(Scene images with change listings)
◆ ◆ ◆ ◆ ◆ ◆ ◆

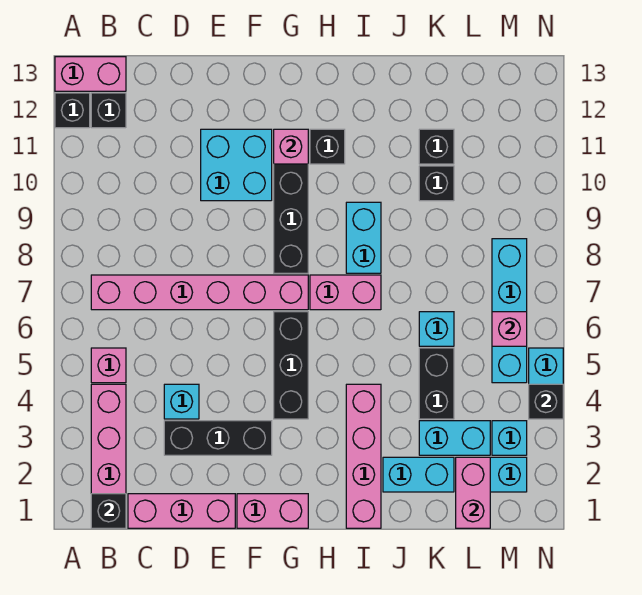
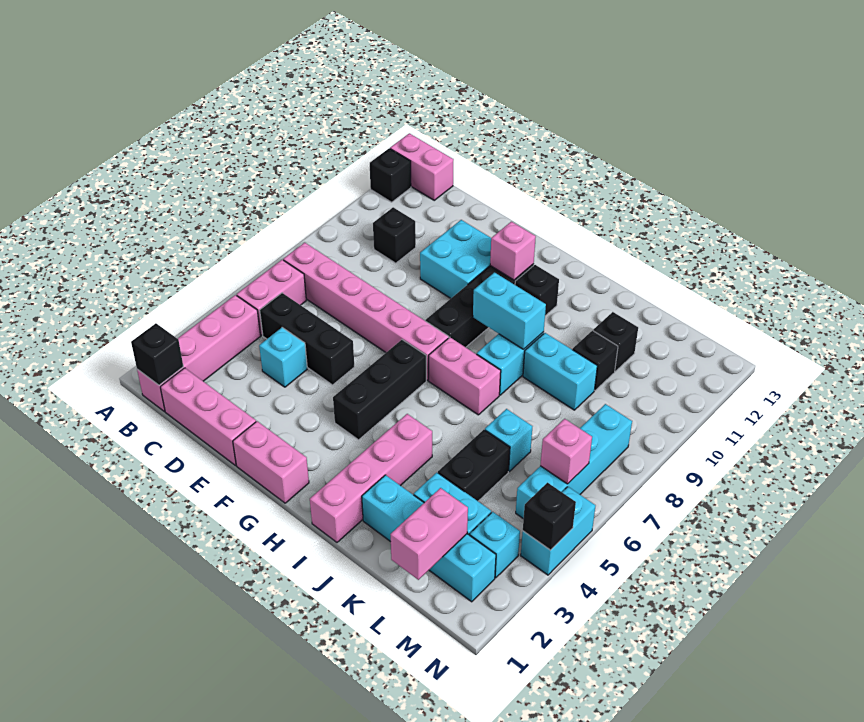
pink brick B5 level 1 -> pink brick B5:B6 level 1
black brick B12 level 1 -> black brick C10 level 1
black brick D3:F3 level 1 -> black brick C5:E5 level 1
none -> cyan brick H9:I9 level 2
none -> cyan brick J9:K9 level 1

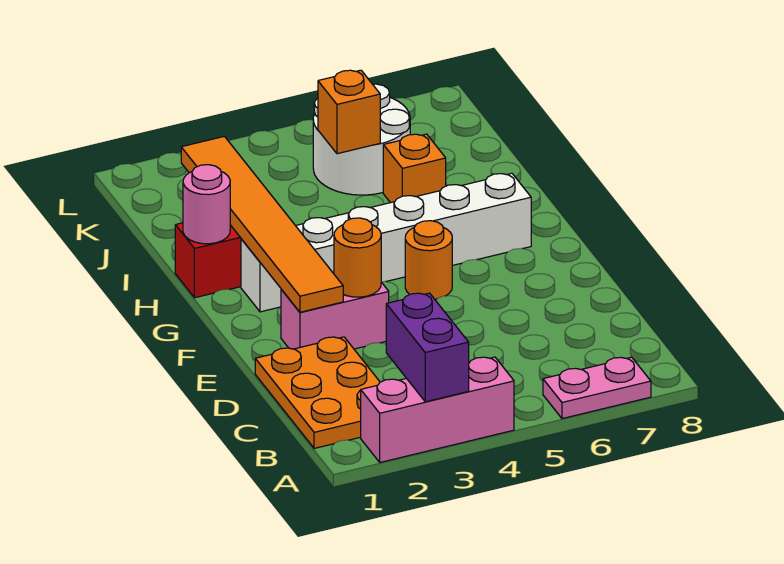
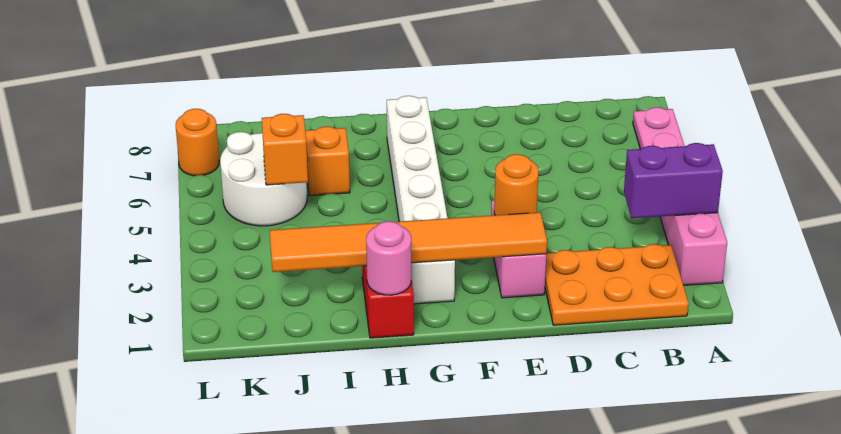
orange round brick F5 level 1 -> orange round brick L7 level 1

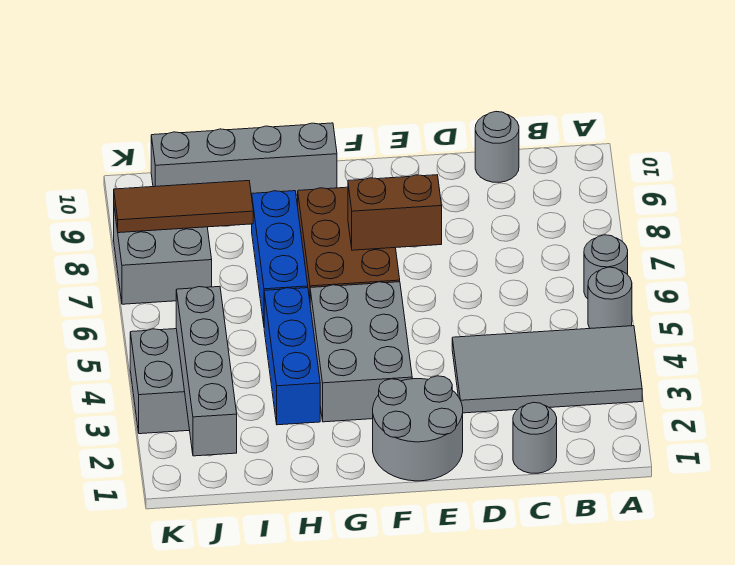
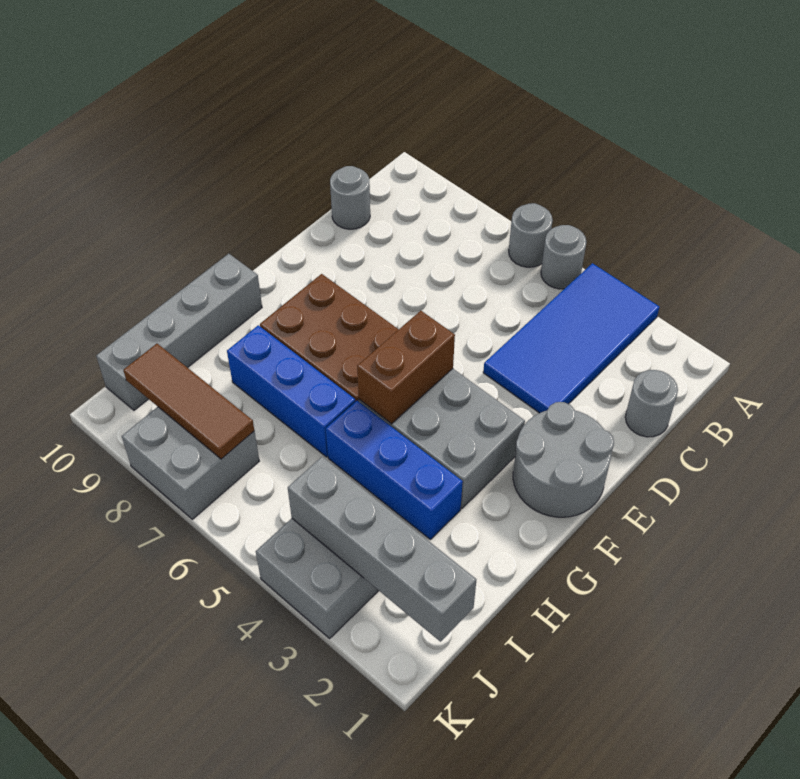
grey tile A3:D4 level 1 -> blue tile A3:D4 level 1
brown brick E7:F7 level 2 -> brown brick F5:G5 level 2
brown tile I8:K8 level 2 -> brown tile J7:J9 level 2

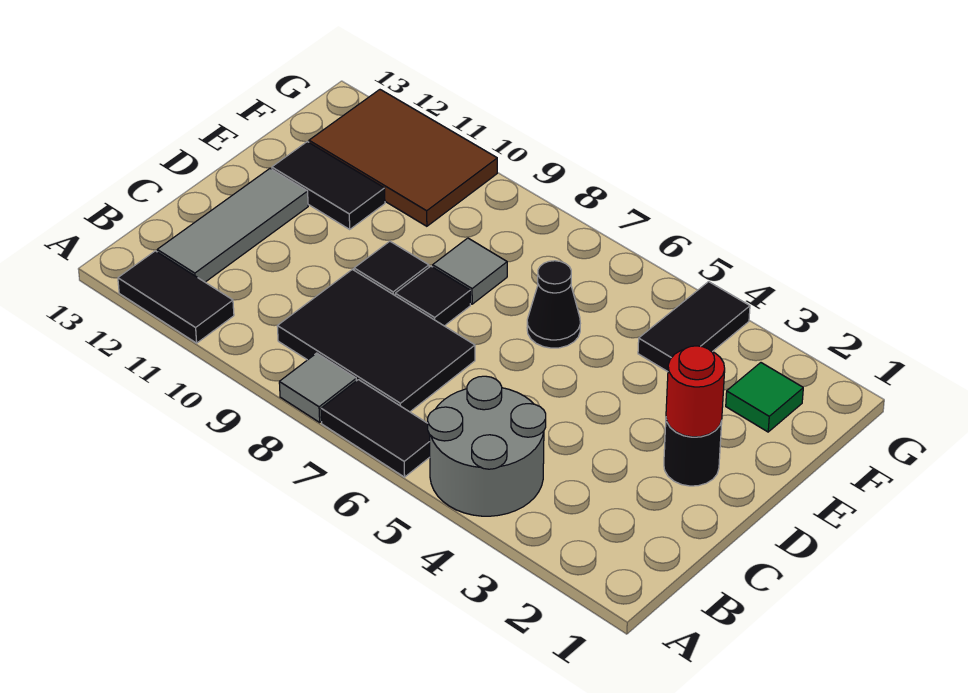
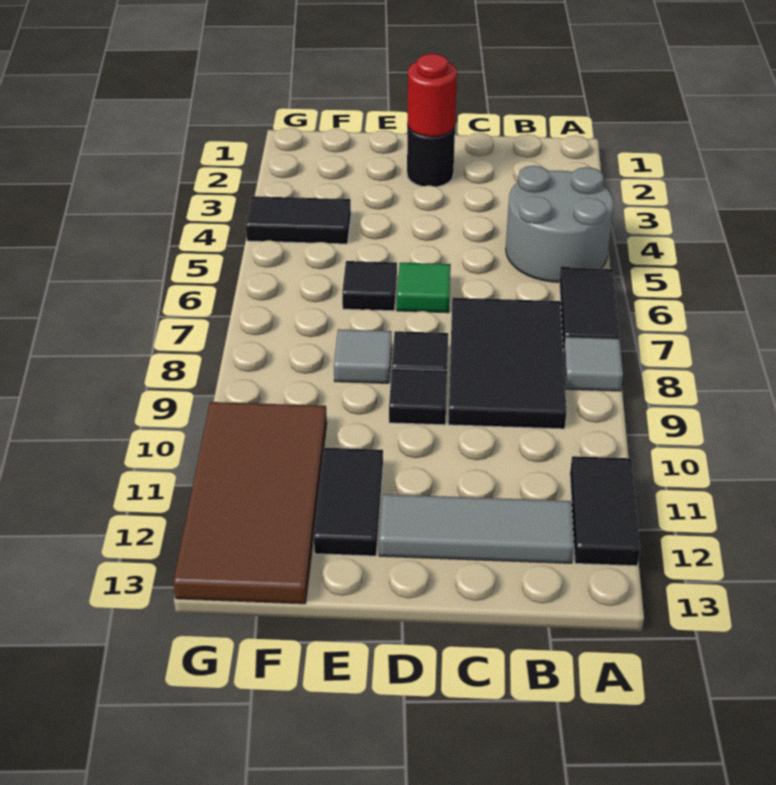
black cone E6 level 1 -> black tile E6 level 1
green tile F2 level 1 -> green tile D6 level 1
brown tile F10:G12 level 1 -> brown tile F10:G13 level 1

◆ ◆ ◆ ◆ ◆ ◆ ◆

— INSTRUCTIONS TO FOLLOW —
Print the data again word for word, pictures excluded.

— YOUR SOLUTION —
pink brick B5 level 1 -> pink brick B5:B6 level 1
black brick B12 level 1 -> black brick C10 level 1
black brick D3:F3 level 1 -> black brick C5:E5 level 1
none -> cyan brick H9:I9 level 2
none -> cyan brick J9:K9 level 1

orange round brick F5 level 1 -> orange round brick L7 level 1

grey tile A3:D4 level 1 -> blue tile A3:D4 level 1
brown brick E7:F7 level 2 -> brown brick F5:G5 level 2
brown tile I8:K8 level 2 -> brown tile J7:J9 level 2

black cone E6 level 1 -> black tile E6 level 1
green tile F2 level 1 -> green tile D6 level 1
brown tile F10:G12 level 1 -> brown tile F10:G13 level 1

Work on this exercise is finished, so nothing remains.